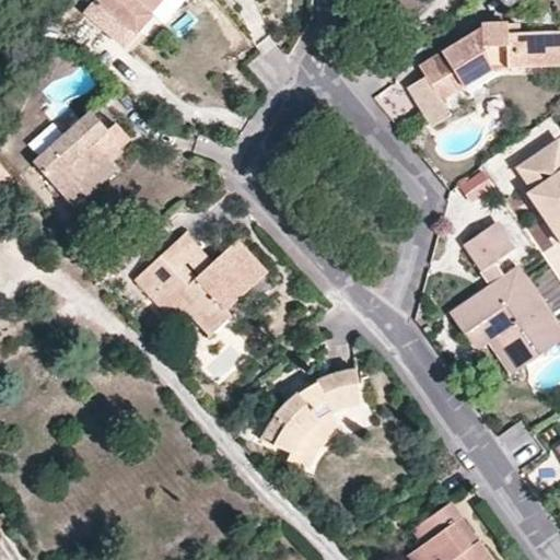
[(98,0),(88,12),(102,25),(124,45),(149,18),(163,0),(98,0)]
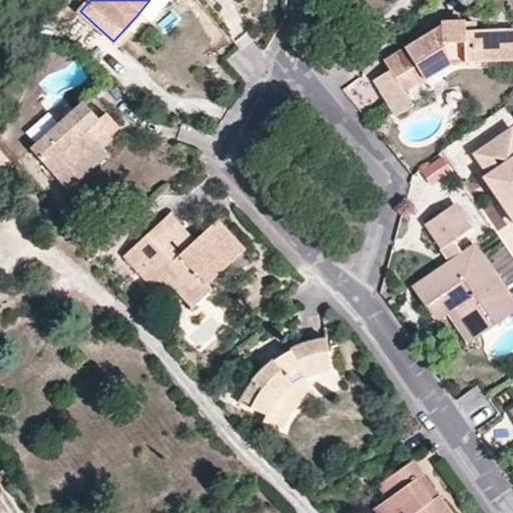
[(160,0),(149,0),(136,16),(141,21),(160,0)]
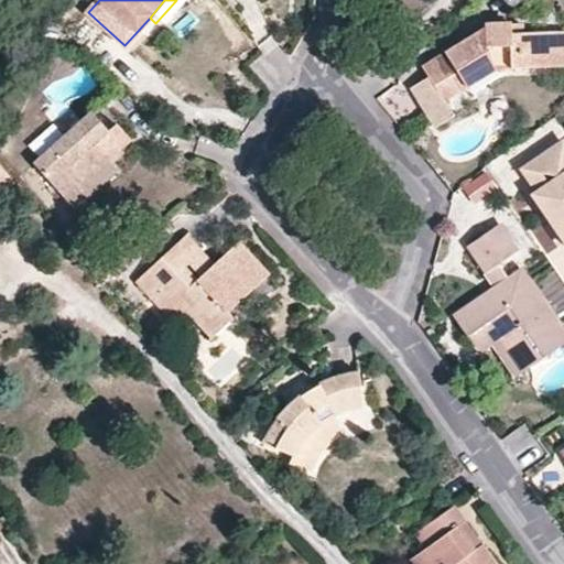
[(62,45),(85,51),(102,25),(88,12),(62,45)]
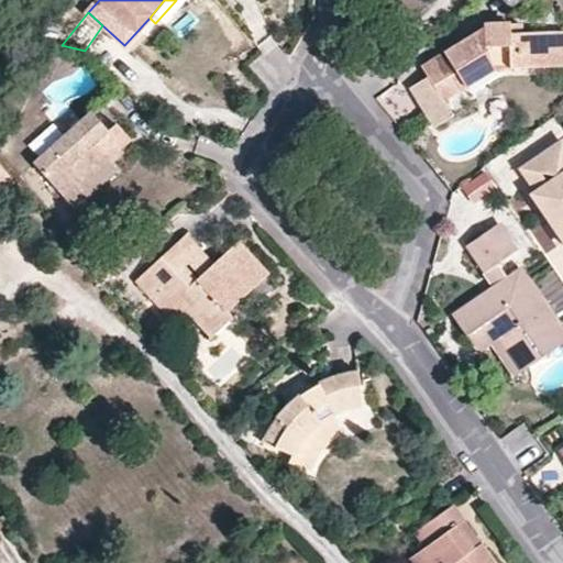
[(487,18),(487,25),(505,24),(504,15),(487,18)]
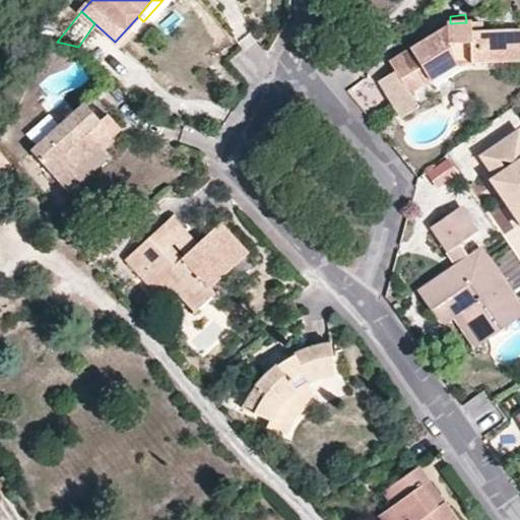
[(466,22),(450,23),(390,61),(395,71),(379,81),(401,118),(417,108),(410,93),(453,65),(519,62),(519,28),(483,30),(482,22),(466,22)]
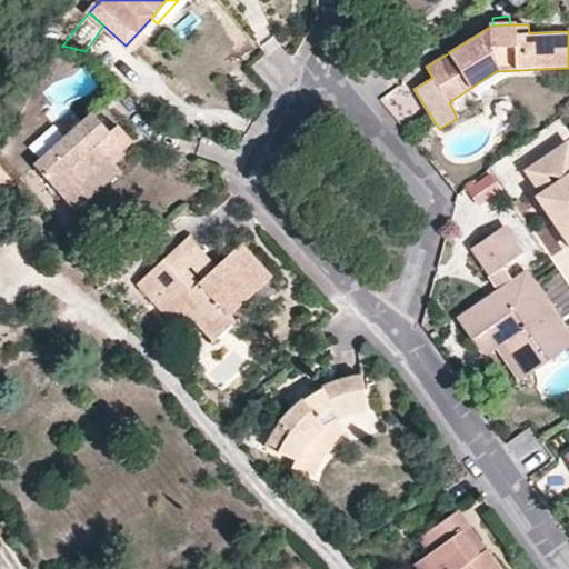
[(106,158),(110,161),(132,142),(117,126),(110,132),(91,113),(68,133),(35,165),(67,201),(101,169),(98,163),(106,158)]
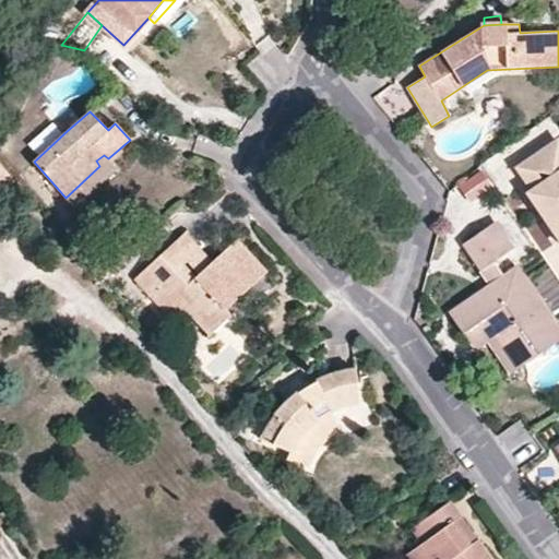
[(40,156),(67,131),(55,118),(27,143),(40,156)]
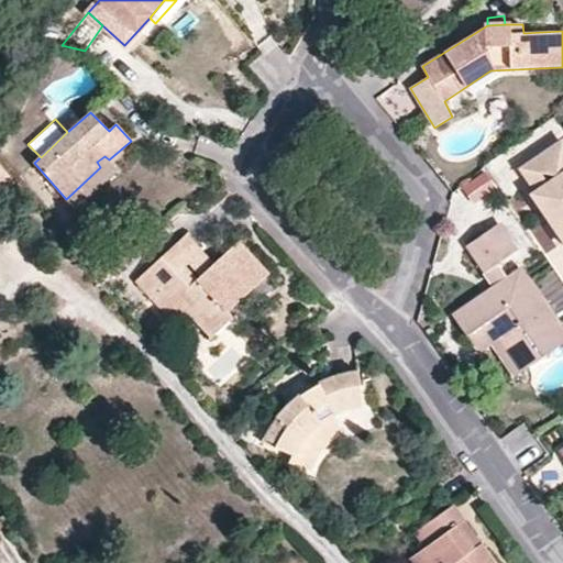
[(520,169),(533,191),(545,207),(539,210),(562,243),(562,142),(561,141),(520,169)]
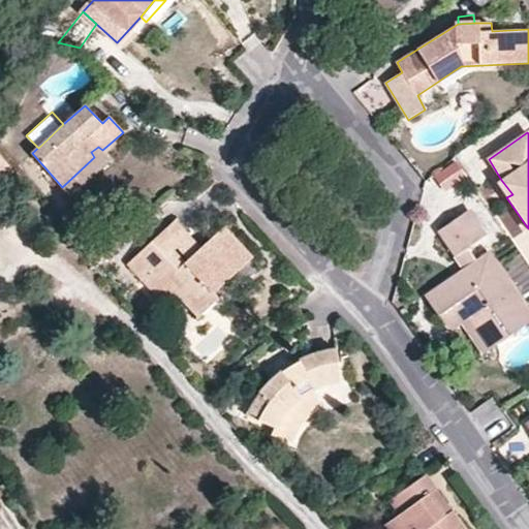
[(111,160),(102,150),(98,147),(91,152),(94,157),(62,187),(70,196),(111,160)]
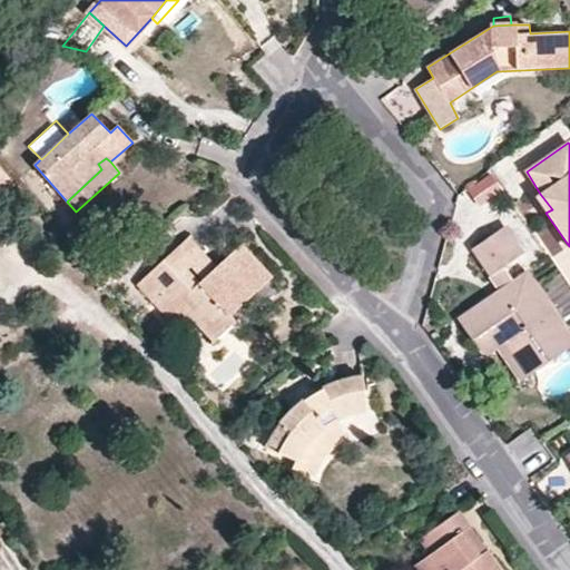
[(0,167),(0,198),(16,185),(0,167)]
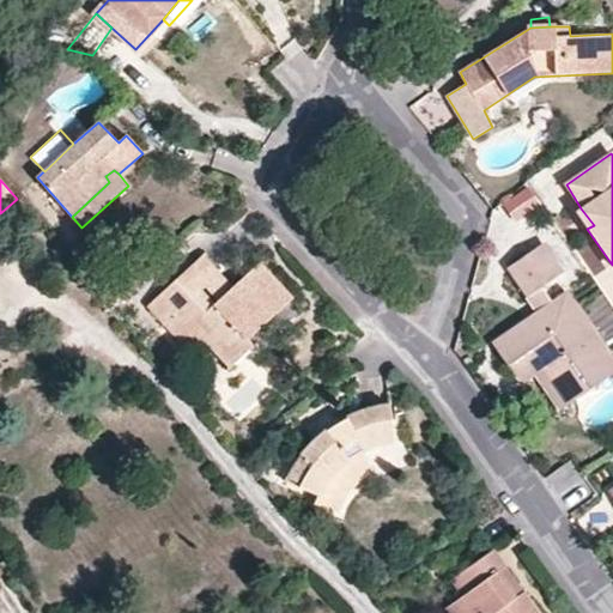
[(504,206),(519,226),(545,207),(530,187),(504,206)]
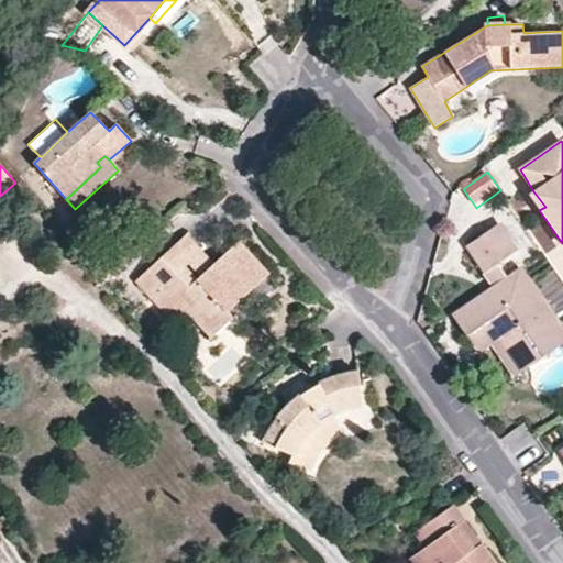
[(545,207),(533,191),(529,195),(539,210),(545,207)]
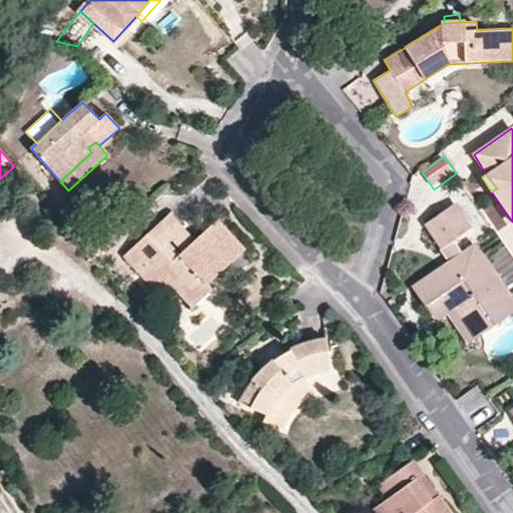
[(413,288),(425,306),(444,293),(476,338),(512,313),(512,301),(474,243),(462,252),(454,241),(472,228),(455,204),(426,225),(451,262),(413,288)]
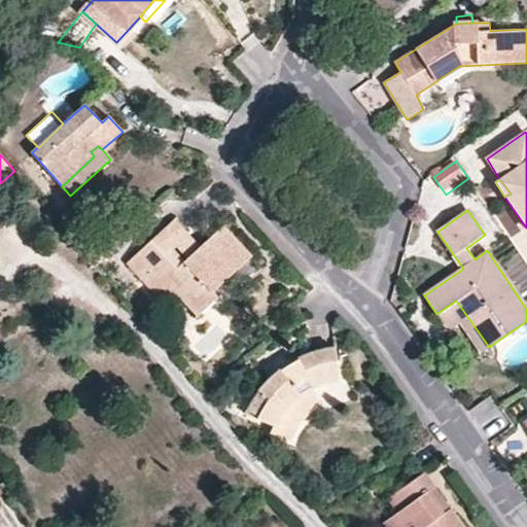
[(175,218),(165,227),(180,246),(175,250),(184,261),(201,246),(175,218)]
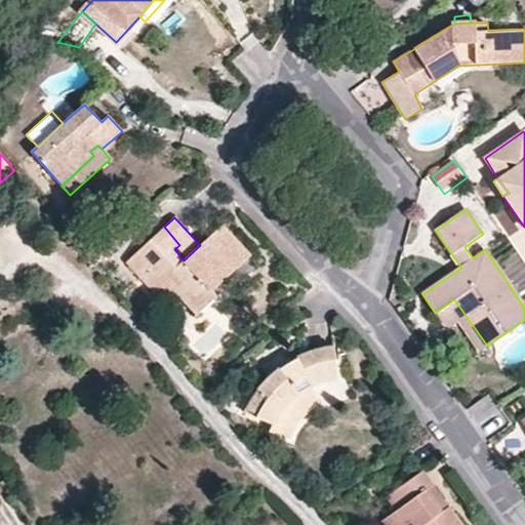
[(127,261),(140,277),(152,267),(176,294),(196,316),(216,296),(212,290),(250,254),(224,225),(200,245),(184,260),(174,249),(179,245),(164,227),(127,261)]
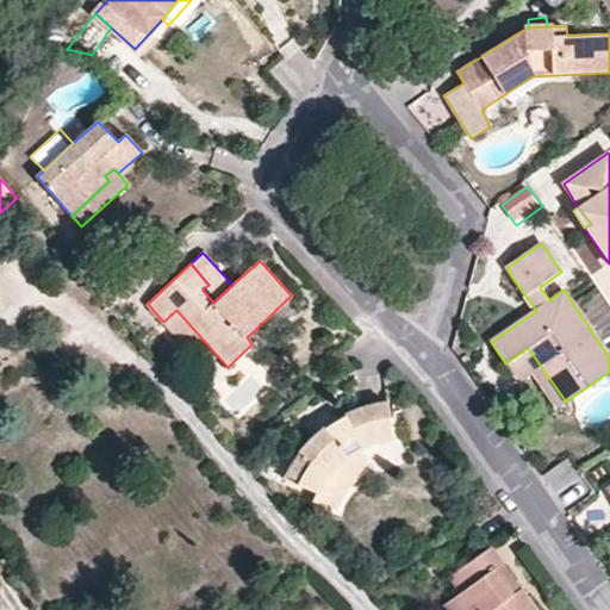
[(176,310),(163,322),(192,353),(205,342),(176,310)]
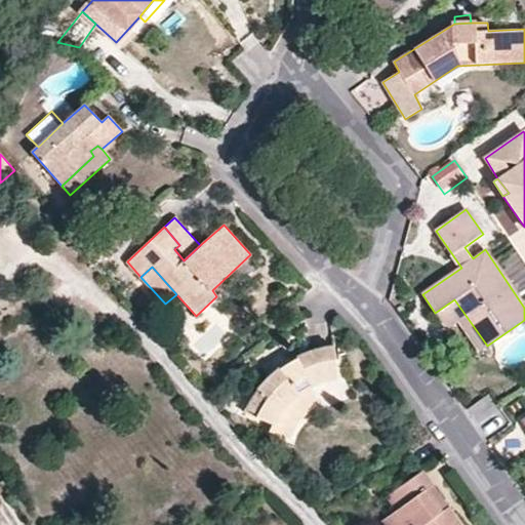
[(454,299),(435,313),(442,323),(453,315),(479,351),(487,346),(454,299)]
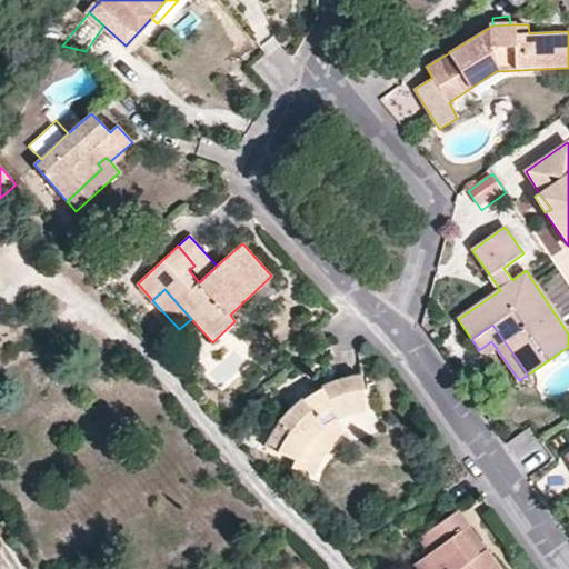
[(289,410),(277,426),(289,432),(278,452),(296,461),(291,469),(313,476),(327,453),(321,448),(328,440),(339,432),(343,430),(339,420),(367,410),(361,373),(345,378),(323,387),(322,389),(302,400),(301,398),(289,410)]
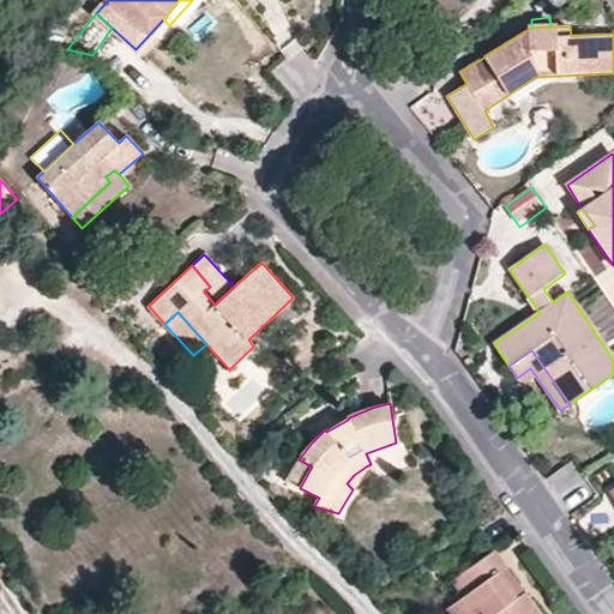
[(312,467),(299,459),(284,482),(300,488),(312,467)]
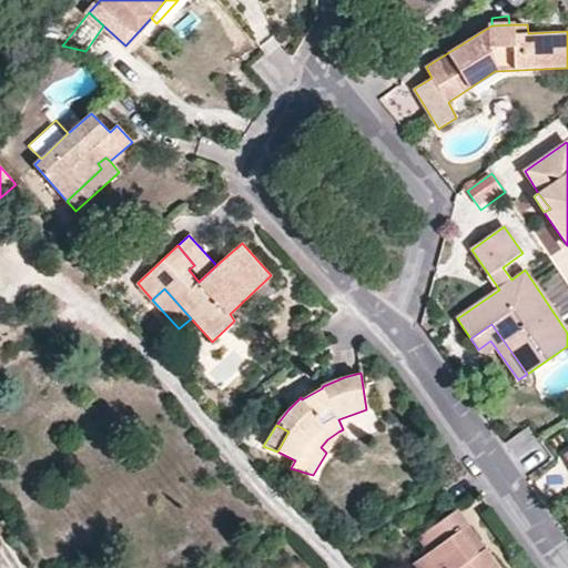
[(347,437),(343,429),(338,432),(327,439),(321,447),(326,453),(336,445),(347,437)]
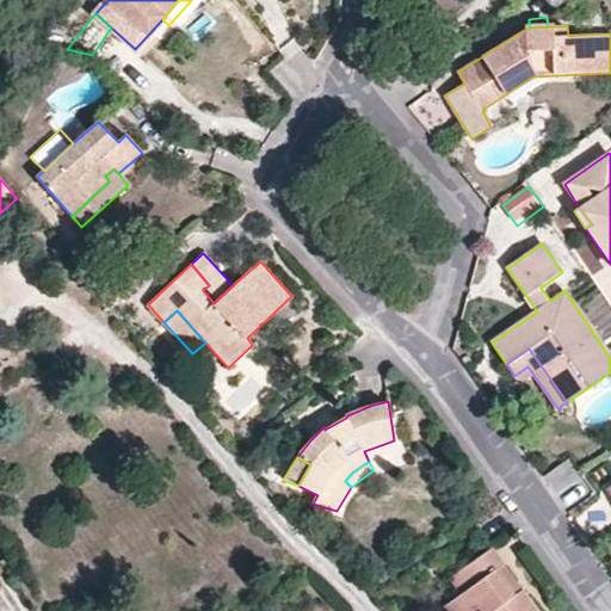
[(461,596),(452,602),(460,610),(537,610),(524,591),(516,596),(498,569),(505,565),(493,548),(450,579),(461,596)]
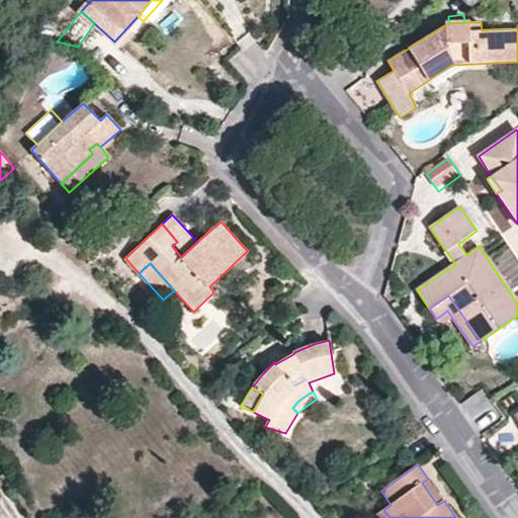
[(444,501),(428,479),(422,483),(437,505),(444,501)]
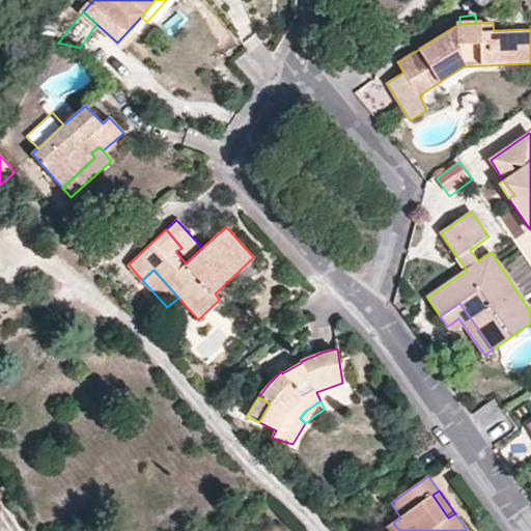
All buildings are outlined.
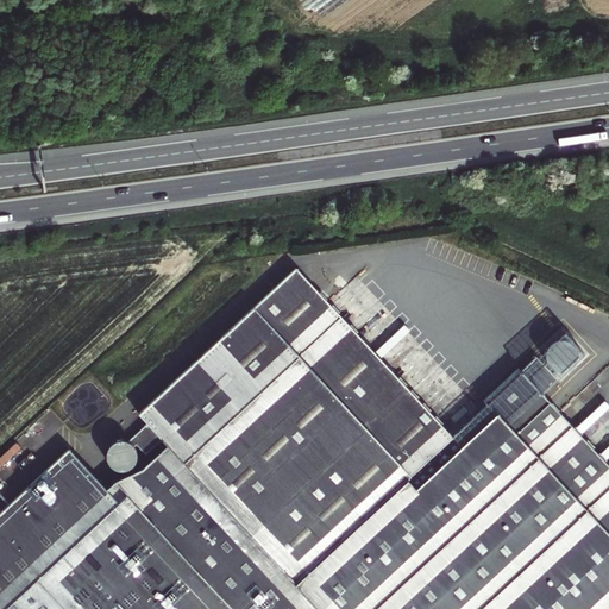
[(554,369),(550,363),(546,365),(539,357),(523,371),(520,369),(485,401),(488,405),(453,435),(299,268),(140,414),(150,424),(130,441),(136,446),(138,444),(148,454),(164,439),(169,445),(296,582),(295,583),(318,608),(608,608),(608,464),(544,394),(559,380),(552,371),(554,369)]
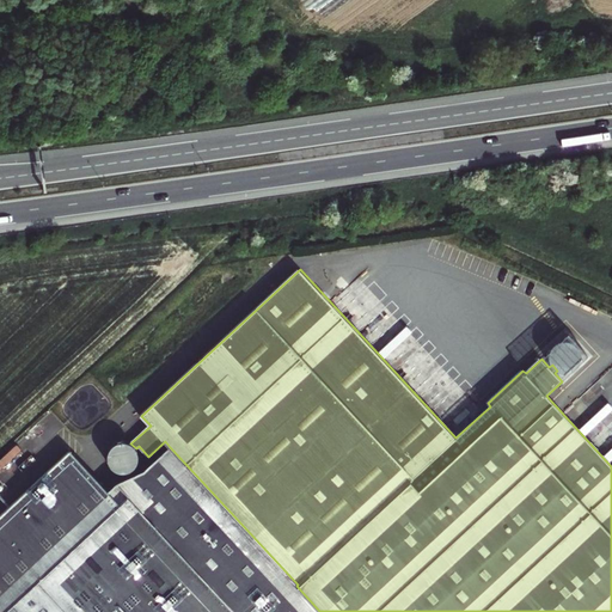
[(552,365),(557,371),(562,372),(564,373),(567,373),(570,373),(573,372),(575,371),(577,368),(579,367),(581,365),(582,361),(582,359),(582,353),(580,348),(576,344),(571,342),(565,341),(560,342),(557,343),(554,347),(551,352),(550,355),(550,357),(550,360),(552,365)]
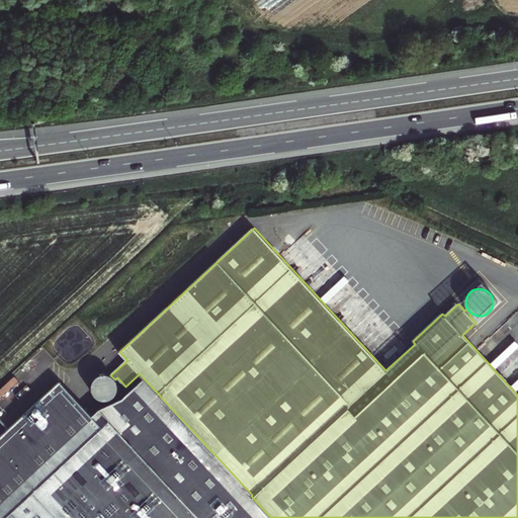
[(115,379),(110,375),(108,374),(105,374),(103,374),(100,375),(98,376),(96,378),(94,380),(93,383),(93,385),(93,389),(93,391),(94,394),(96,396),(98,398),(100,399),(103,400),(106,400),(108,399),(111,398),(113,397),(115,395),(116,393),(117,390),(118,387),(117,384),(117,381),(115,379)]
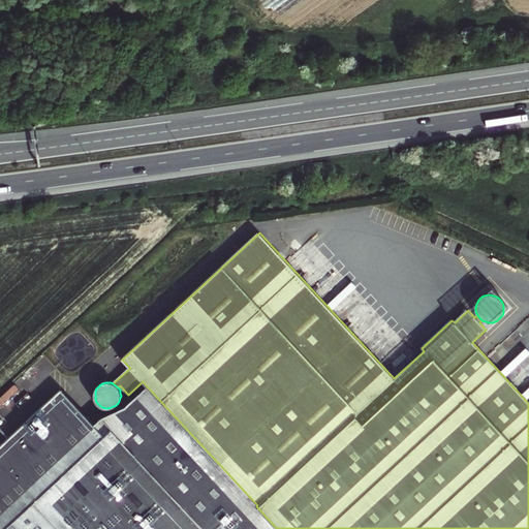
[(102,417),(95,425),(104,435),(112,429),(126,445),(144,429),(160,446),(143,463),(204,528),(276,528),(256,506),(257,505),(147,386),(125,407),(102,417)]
+++
Without the pictures, write out the lines from the beginning of the entries through the line with "All buildings are outlined.".

YOUR RESPONSE:
[(98,0),(88,12),(102,25),(124,45),(149,18),(163,0),(98,0)]
[(160,0),(149,0),(136,16),(141,21),(160,0)]
[(62,45),(85,51),(102,25),(88,12),(62,45)]
[(487,18),(487,25),(505,24),(504,15),(487,18)]
[(466,22),(450,23),(390,61),(395,71),(379,81),(401,118),(417,108),(410,93),(453,65),(519,62),(519,28),(483,30),(482,22),(466,22)]
[(106,158),(110,161),(132,142),(117,126),(110,132),(91,113),(68,133),(35,165),(67,201),(101,169),(98,163),(106,158)]
[(40,156),(67,131),(55,118),(27,143),(40,156)]
[(520,169),(533,191),(545,207),(539,210),(562,243),(562,142),(561,141),(520,169)]
[(111,160),(102,150),(98,147),(91,152),(94,157),(62,187),(70,196),(111,160)]
[(0,167),(0,198),(16,185),(0,167)]
[(504,206),(519,226),(545,207),(530,187),(504,206)]
[(545,207),(533,191),(529,195),(539,210),(545,207)]
[(413,288),(425,306),(444,293),(476,338),(512,313),(512,301),(474,243),(462,252),(454,241),(472,228),(455,204),(426,225),(451,262),(413,288)]
[(175,218),(165,227),(180,246),(175,250),(184,261),(201,246),(175,218)]
[(127,261),(140,277),(152,267),(176,294),(196,316),(216,296),(212,290),(250,254),(224,225),(200,245),(184,260),(174,249),(179,245),(164,227),(127,261)]
[(176,310),(163,322),(192,353),(205,342),(176,310)]
[(454,299),(435,313),(442,323),(453,315),(479,351),(487,346),(454,299)]
[(289,410),(277,426),(289,432),(278,452),(296,461),(291,469),(313,476),(327,453),(321,448),(328,440),(339,432),(343,430),(339,420),(367,410),(361,373),(345,378),(323,387),(322,389),(302,400),(301,398),(289,410)]
[(312,467),(299,459),(284,482),(300,488),(312,467)]
[(347,437),(343,429),(338,432),(327,439),(321,447),(326,453),(336,445),(347,437)]
[(461,596),(452,602),(460,610),(537,610),(524,591),(516,596),(498,569),(505,565),(493,548),(450,579),(461,596)]
[(444,501),(428,479),(422,483),(437,505),(444,501)]
All buildings are outlined.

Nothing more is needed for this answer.